→ Assigned task
Beginning with the line that holds "BARO3 pin SCL: D7 -> A4" in the data below, give again every line through the one that holds "FAN3 pin VCC: none -> 5V", exactly as written.

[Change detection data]

__________________________________________________

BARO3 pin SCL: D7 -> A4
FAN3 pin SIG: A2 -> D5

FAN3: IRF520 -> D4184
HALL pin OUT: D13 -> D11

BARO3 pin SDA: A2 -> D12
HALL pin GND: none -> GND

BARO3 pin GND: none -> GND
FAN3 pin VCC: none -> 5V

__________________________________________________

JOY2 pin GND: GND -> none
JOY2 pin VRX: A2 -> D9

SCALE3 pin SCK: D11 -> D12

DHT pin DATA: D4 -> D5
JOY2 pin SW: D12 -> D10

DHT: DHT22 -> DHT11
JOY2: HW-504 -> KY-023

__________________________________________________

→ Solution to the problem
BARO3 pin SCL: D7 -> A4
FAN3 pin SIG: A2 -> D5

FAN3: IRF520 -> D4184
HALL pin OUT: D13 -> D11

BARO3 pin SDA: A2 -> D12
HALL pin GND: none -> GND

BARO3 pin GND: none -> GND
FAN3 pin VCC: none -> 5V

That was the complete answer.